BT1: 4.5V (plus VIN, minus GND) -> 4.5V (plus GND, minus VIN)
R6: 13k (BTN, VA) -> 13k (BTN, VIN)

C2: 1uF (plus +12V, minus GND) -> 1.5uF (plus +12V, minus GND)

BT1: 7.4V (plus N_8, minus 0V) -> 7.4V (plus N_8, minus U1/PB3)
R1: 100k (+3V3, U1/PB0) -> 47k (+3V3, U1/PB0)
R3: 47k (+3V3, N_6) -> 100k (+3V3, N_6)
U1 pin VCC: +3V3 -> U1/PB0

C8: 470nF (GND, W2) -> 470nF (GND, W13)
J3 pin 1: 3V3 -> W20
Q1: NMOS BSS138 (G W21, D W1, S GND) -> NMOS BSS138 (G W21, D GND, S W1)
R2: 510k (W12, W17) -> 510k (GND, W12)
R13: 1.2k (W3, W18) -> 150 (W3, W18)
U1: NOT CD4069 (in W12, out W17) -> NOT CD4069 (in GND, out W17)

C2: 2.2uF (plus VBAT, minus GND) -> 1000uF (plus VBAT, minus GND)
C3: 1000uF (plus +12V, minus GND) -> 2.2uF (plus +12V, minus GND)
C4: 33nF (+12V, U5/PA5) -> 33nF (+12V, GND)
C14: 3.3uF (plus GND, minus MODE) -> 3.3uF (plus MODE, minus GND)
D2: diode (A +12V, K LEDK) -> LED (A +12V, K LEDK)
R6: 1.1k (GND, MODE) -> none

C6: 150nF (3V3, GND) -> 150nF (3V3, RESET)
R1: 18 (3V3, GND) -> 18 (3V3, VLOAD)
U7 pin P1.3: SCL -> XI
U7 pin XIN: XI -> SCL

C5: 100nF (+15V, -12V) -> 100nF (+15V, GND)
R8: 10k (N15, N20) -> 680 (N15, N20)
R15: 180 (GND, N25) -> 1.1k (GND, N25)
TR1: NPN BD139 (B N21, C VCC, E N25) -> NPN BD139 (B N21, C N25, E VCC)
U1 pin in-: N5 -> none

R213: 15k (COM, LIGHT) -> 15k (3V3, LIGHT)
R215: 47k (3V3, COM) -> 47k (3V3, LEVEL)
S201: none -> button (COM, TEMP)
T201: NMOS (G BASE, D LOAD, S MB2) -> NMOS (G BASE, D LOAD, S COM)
********
Output, from the data above, the lines from the line with "BT1: 7.4V (plus" to the line with "R13: 1.2k (W3, W18) -> 150 (W3, W18)" exactly as they stand, both ends included and nothing else.

BT1: 7.4V (plus N_8, minus 0V) -> 7.4V (plus N_8, minus U1/PB3)
R1: 100k (+3V3, U1/PB0) -> 47k (+3V3, U1/PB0)
R3: 47k (+3V3, N_6) -> 100k (+3V3, N_6)
U1 pin VCC: +3V3 -> U1/PB0

C8: 470nF (GND, W2) -> 470nF (GND, W13)
J3 pin 1: 3V3 -> W20
Q1: NMOS BSS138 (G W21, D W1, S GND) -> NMOS BSS138 (G W21, D GND, S W1)
R2: 510k (W12, W17) -> 510k (GND, W12)
R13: 1.2k (W3, W18) -> 150 (W3, W18)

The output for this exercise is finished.